→ **WHAT THE TASK ASKS**: What lines below hold the string "moved"? Copy them all.

*** MATERIAL FOR THE TASK ***

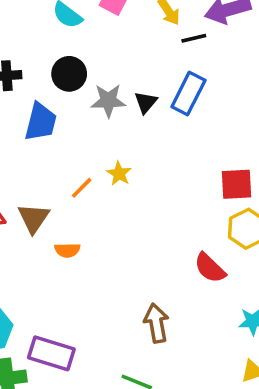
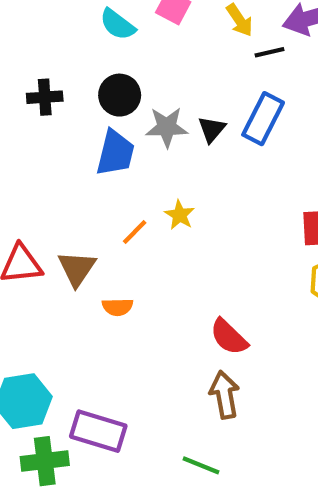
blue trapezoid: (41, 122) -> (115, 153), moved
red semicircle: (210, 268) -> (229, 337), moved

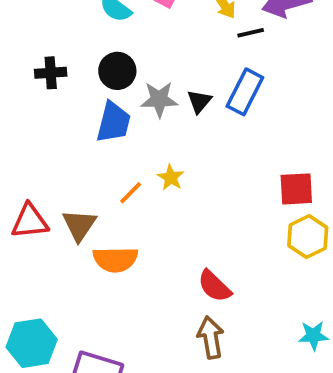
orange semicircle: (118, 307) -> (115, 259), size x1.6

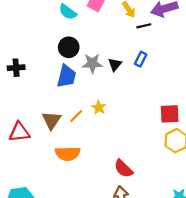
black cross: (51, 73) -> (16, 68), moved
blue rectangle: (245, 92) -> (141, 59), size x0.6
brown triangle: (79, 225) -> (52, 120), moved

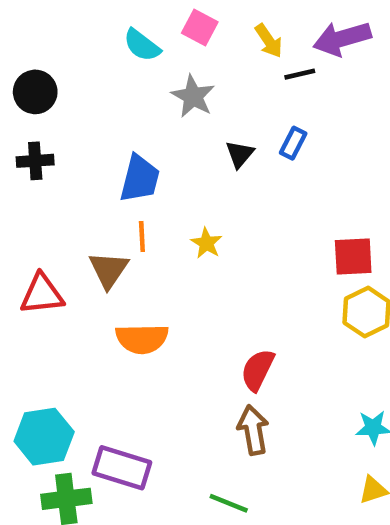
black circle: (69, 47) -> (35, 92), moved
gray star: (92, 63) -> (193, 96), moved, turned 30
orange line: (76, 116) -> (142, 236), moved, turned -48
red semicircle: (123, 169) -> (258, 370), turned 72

*** End of MATERIAL FOR THE TASK ***

→ **EXERCISE RESPONSE**:
blue trapezoid: (41, 122) -> (115, 153), moved
red semicircle: (210, 268) -> (229, 337), moved
black cross: (51, 73) -> (16, 68), moved
brown triangle: (79, 225) -> (52, 120), moved
black circle: (69, 47) -> (35, 92), moved
gray star: (92, 63) -> (193, 96), moved, turned 30
orange line: (76, 116) -> (142, 236), moved, turned -48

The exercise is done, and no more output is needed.